/---

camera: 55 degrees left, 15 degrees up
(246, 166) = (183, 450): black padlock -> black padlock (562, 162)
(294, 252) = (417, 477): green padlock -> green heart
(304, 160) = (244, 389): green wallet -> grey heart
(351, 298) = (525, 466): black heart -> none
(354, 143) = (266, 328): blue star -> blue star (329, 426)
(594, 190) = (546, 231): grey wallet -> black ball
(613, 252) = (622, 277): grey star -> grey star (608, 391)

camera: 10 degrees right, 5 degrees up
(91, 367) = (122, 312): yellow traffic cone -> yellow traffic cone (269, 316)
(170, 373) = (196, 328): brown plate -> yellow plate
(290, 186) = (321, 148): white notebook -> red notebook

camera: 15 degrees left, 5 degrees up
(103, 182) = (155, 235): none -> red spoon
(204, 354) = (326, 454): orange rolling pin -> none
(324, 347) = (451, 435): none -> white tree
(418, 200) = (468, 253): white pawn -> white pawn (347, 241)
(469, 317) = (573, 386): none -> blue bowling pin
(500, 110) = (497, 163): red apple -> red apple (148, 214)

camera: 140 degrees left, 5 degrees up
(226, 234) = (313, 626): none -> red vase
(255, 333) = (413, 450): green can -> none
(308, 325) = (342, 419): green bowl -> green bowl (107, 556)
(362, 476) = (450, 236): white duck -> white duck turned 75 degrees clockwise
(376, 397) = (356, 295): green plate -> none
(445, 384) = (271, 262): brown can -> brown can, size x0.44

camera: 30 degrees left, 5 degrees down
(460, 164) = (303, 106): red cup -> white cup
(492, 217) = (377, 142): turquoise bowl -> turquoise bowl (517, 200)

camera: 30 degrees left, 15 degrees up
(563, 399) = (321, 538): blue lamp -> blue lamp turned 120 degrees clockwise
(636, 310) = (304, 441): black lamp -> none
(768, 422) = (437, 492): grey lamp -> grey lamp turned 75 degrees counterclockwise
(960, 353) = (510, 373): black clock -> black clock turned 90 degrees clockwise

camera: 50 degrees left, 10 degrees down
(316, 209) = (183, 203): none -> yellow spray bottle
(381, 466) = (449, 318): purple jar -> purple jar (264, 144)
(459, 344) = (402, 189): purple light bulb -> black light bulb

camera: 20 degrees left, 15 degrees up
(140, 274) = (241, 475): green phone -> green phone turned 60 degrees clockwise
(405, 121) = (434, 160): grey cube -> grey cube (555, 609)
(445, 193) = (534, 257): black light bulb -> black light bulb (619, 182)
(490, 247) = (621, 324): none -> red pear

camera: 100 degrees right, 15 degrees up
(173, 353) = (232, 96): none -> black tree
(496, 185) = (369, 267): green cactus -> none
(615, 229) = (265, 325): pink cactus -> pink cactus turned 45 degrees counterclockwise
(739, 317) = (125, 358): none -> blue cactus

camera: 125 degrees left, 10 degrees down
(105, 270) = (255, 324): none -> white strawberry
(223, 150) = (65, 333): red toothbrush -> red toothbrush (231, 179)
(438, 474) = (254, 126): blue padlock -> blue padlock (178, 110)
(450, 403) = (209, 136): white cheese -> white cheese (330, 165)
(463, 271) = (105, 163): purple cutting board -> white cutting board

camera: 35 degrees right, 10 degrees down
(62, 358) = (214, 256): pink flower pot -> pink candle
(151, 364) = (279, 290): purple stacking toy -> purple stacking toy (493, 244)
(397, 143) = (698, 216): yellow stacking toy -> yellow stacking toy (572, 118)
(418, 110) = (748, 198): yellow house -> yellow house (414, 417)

\---

• [Required action]
Which lines of the data contain "counterclockwise"? Copy them all.

• [Exercise output]
(768, 422) = (437, 492): grey lamp -> grey lamp turned 75 degrees counterclockwise
(615, 229) = (265, 325): pink cactus -> pink cactus turned 45 degrees counterclockwise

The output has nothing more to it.